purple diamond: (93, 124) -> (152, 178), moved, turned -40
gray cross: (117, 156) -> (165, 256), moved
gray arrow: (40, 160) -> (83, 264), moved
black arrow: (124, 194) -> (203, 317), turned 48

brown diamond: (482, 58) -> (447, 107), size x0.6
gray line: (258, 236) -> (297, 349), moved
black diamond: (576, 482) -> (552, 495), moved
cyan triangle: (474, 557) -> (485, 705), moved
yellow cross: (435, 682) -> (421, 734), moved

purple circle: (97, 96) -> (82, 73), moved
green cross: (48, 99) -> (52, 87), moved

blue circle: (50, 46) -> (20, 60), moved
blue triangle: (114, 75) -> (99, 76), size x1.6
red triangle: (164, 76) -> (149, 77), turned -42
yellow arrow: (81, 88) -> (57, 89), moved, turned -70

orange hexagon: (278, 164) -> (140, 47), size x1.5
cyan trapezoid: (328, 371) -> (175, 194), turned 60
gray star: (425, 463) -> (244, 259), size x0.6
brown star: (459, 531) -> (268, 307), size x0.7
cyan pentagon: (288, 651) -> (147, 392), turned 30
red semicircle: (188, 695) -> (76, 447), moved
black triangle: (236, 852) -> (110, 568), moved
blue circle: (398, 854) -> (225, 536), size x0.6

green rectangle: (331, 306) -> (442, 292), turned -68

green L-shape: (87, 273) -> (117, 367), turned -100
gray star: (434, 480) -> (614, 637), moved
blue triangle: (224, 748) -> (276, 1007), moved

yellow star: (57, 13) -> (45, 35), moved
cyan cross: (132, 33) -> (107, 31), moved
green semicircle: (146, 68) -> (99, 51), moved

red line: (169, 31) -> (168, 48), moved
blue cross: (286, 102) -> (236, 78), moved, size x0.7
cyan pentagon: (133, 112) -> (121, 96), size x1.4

========

PROBLEM DESCRIPTION ▸ Please return exactly the lines from the opening line of the data above through the line with "cyan trapezoid: (328, 371)", both included and nothing else.

THE ANSWER ▸
purple diamond: (93, 124) -> (152, 178), moved, turned -40
gray cross: (117, 156) -> (165, 256), moved
gray arrow: (40, 160) -> (83, 264), moved
black arrow: (124, 194) -> (203, 317), turned 48

brown diamond: (482, 58) -> (447, 107), size x0.6
gray line: (258, 236) -> (297, 349), moved
black diamond: (576, 482) -> (552, 495), moved
cyan triangle: (474, 557) -> (485, 705), moved
yellow cross: (435, 682) -> (421, 734), moved

purple circle: (97, 96) -> (82, 73), moved
green cross: (48, 99) -> (52, 87), moved

blue circle: (50, 46) -> (20, 60), moved
blue triangle: (114, 75) -> (99, 76), size x1.6
red triangle: (164, 76) -> (149, 77), turned -42
yellow arrow: (81, 88) -> (57, 89), moved, turned -70

orange hexagon: (278, 164) -> (140, 47), size x1.5
cyan trapezoid: (328, 371) -> (175, 194), turned 60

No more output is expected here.